### What you will do
Tally every line of the listing below that holds "image", then give the tally alone.

### Exercise data

- Opening Delimiter -

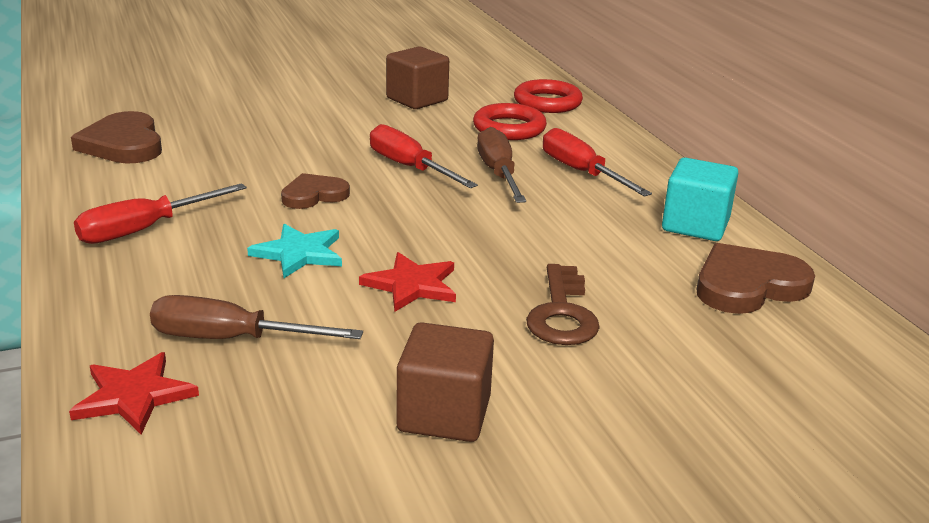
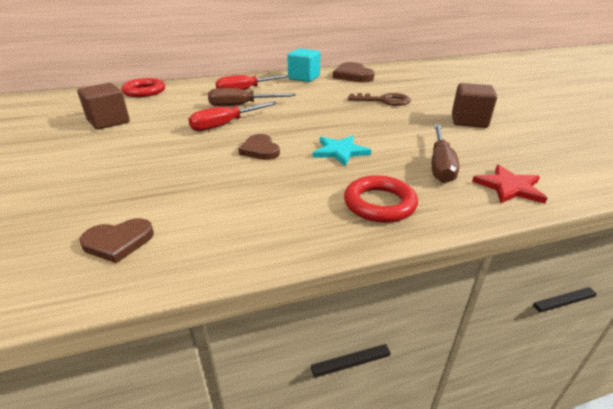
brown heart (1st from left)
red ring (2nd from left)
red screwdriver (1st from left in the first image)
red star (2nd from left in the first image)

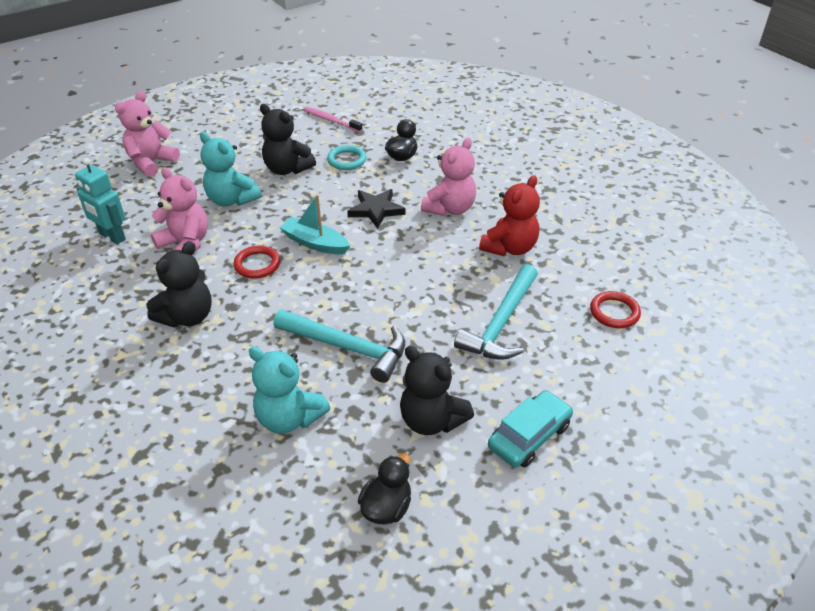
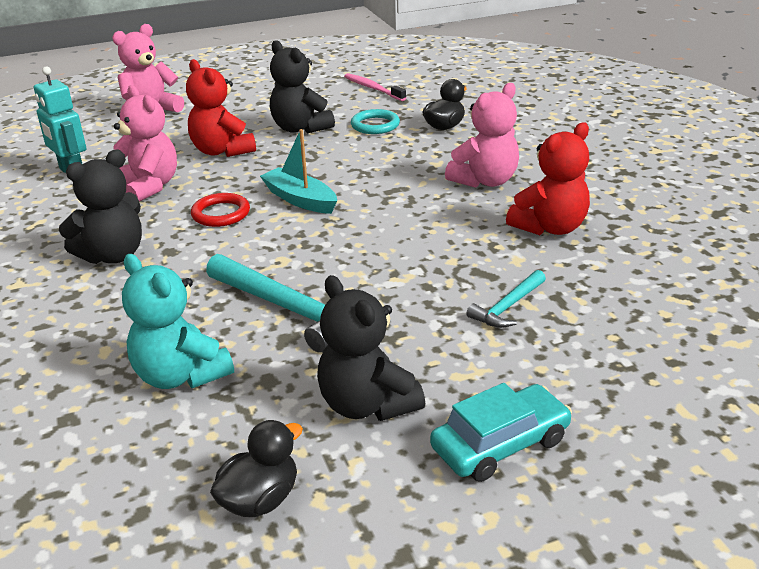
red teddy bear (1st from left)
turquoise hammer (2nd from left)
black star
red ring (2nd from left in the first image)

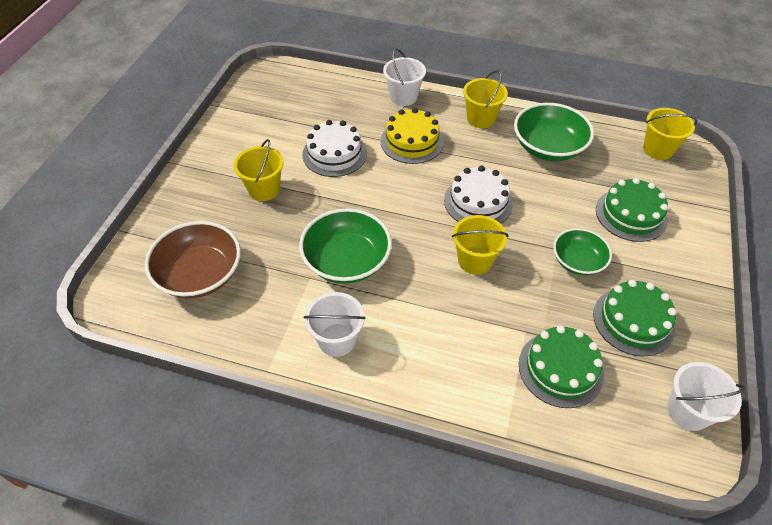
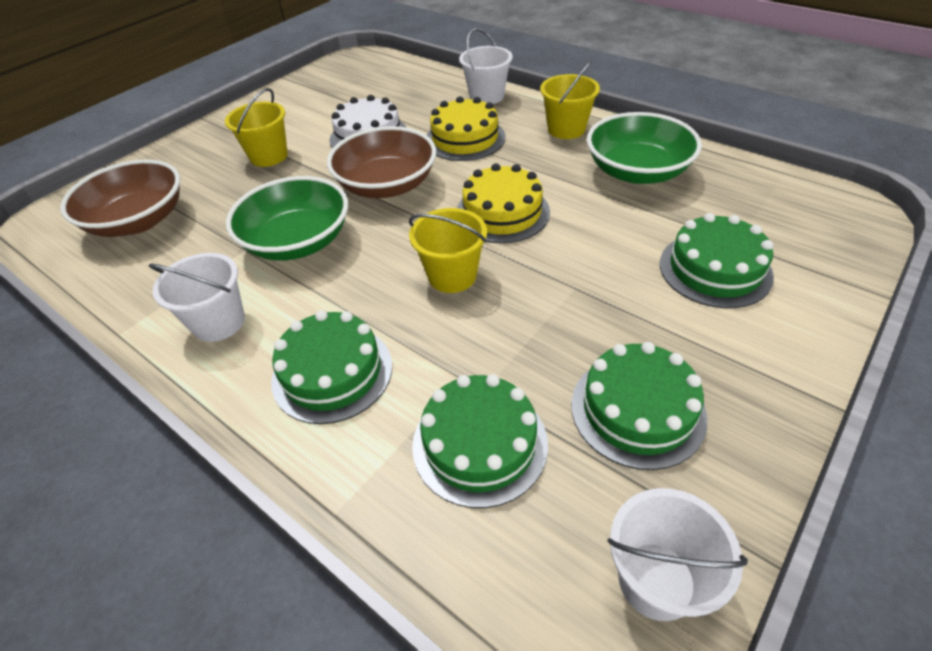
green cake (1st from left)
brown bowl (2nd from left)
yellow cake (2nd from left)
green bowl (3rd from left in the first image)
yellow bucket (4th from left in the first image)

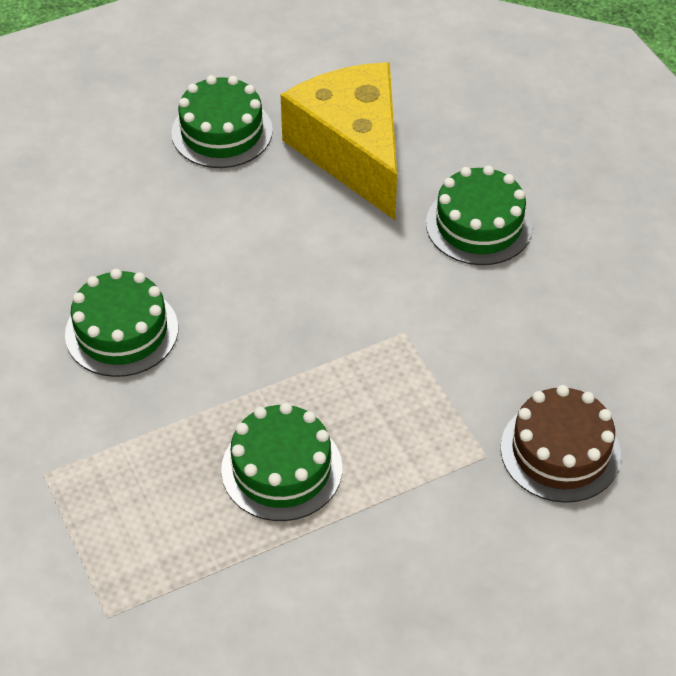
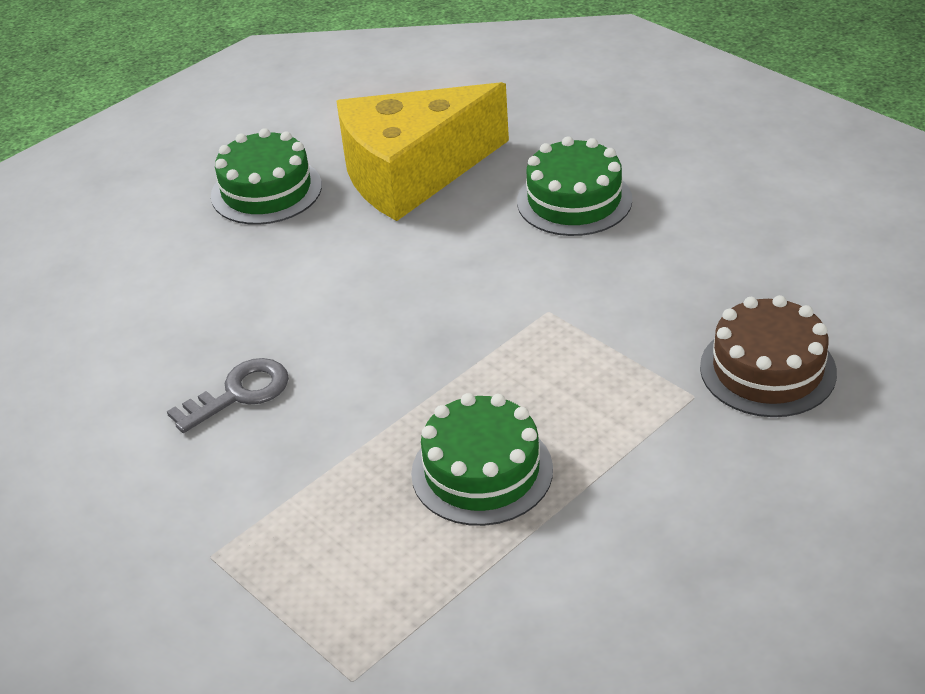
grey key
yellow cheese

- Closing Delimiter -
- Opening Delimiter -

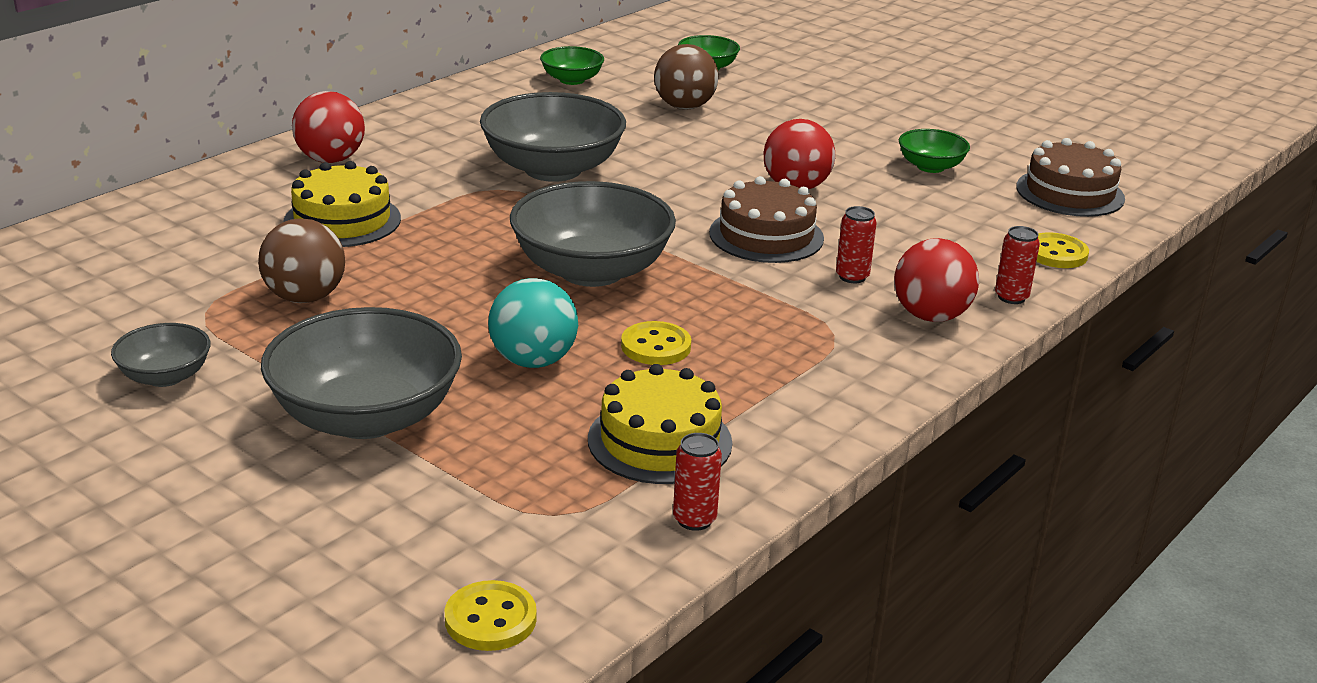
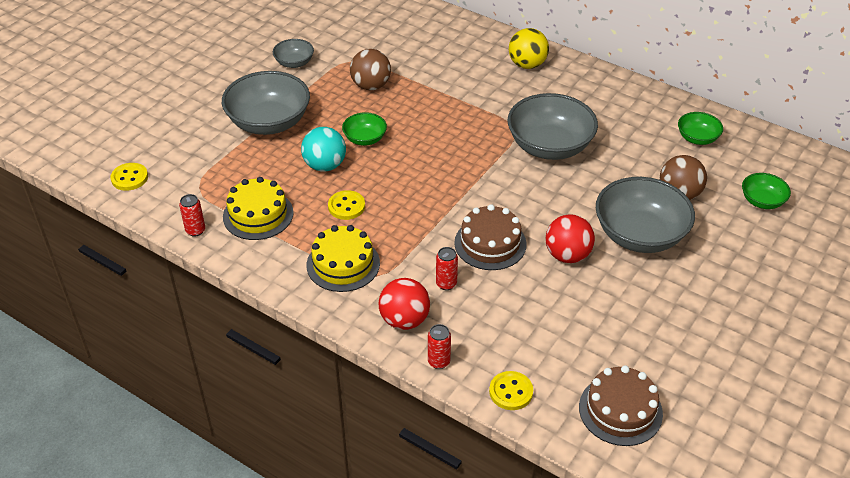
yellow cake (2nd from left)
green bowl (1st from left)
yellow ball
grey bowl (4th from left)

- Closing Delimiter -

### Exercise solution
5